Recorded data
[Start of section]

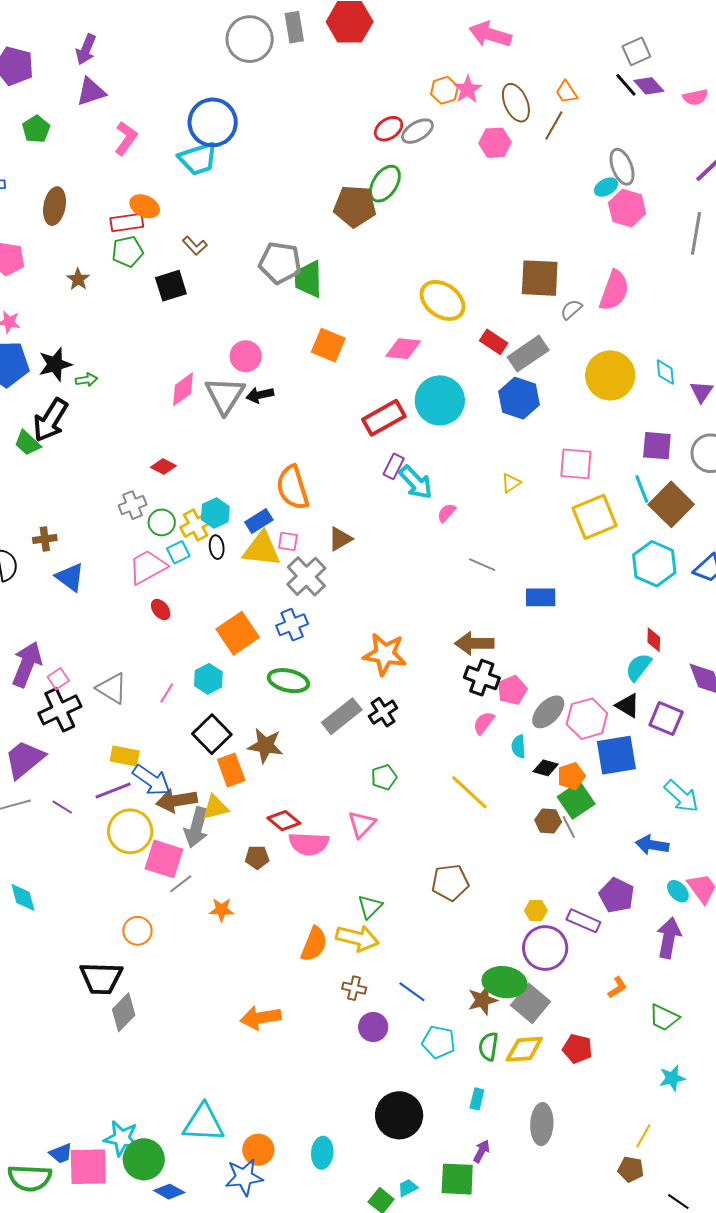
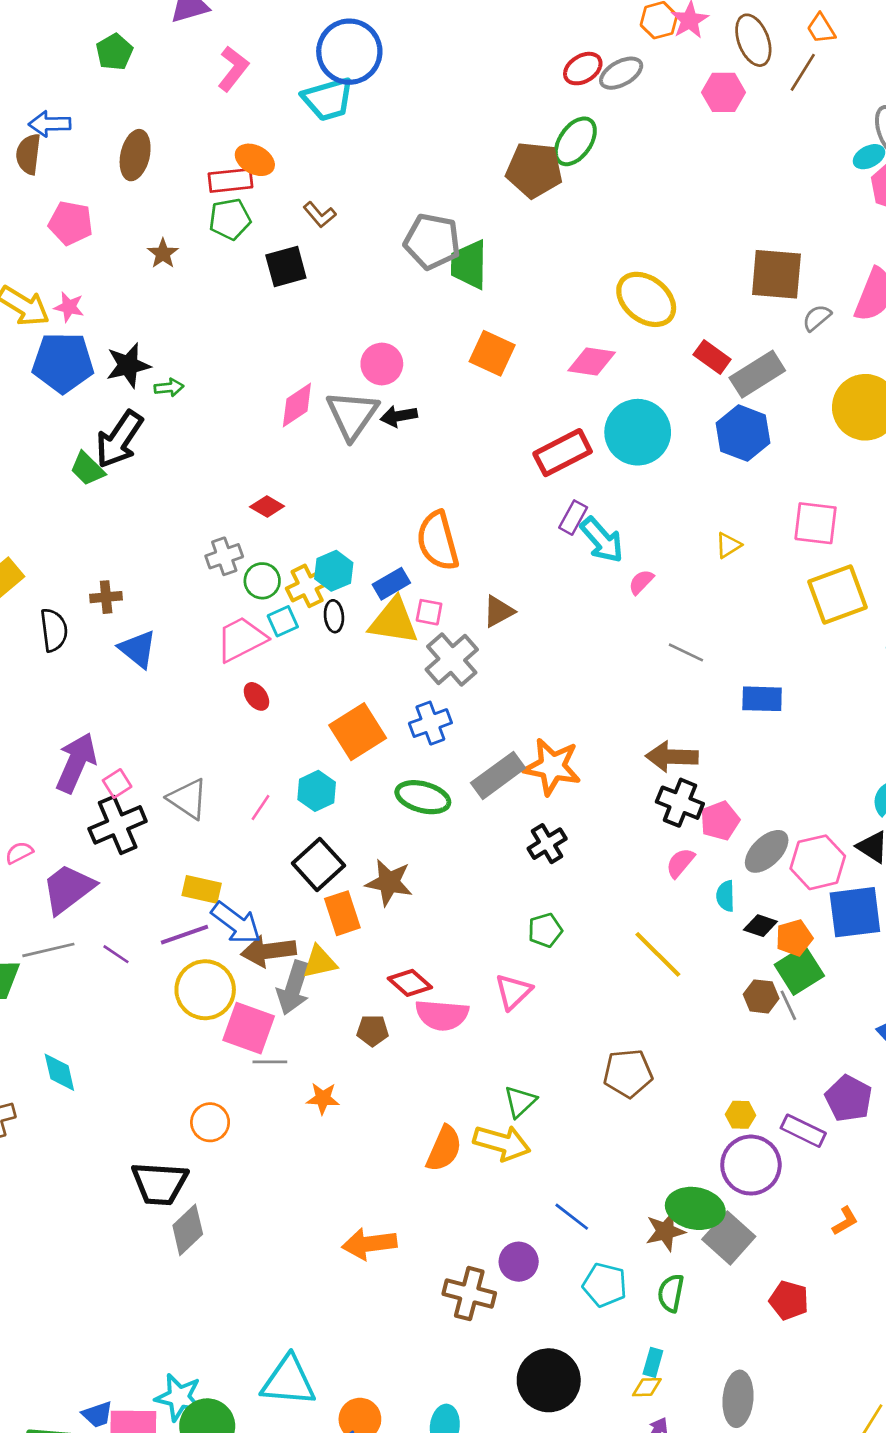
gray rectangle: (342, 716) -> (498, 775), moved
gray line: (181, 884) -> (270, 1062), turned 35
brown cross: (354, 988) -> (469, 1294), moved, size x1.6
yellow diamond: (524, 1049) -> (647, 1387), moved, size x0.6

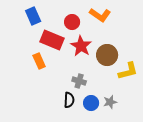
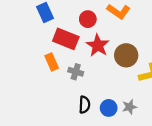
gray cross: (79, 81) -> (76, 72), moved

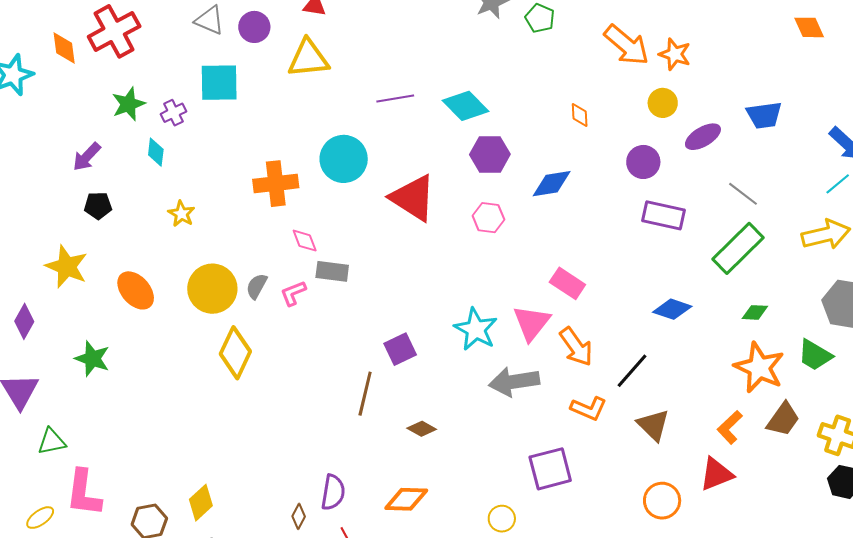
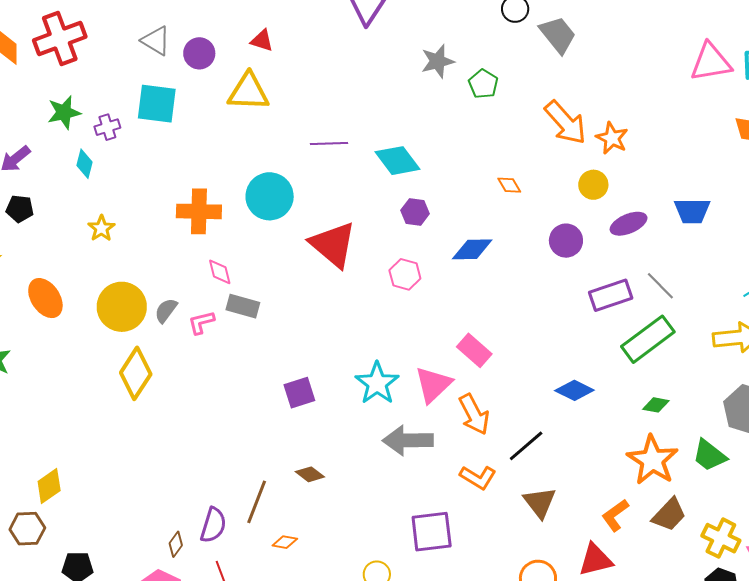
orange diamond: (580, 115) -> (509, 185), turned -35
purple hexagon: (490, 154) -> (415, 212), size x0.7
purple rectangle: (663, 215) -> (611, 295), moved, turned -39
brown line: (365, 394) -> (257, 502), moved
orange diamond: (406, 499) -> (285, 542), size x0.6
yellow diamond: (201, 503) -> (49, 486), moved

[End of section]

▸ **Exercise details**:
Give back each line above verbatim, dropping every picture.

▸ **Task result**:
gray rectangle: (342, 716) -> (498, 775), moved
gray line: (181, 884) -> (270, 1062), turned 35
brown cross: (354, 988) -> (469, 1294), moved, size x1.6
yellow diamond: (524, 1049) -> (647, 1387), moved, size x0.6

gray cross: (79, 81) -> (76, 72), moved

orange diamond: (580, 115) -> (509, 185), turned -35
purple hexagon: (490, 154) -> (415, 212), size x0.7
purple rectangle: (663, 215) -> (611, 295), moved, turned -39
brown line: (365, 394) -> (257, 502), moved
orange diamond: (406, 499) -> (285, 542), size x0.6
yellow diamond: (201, 503) -> (49, 486), moved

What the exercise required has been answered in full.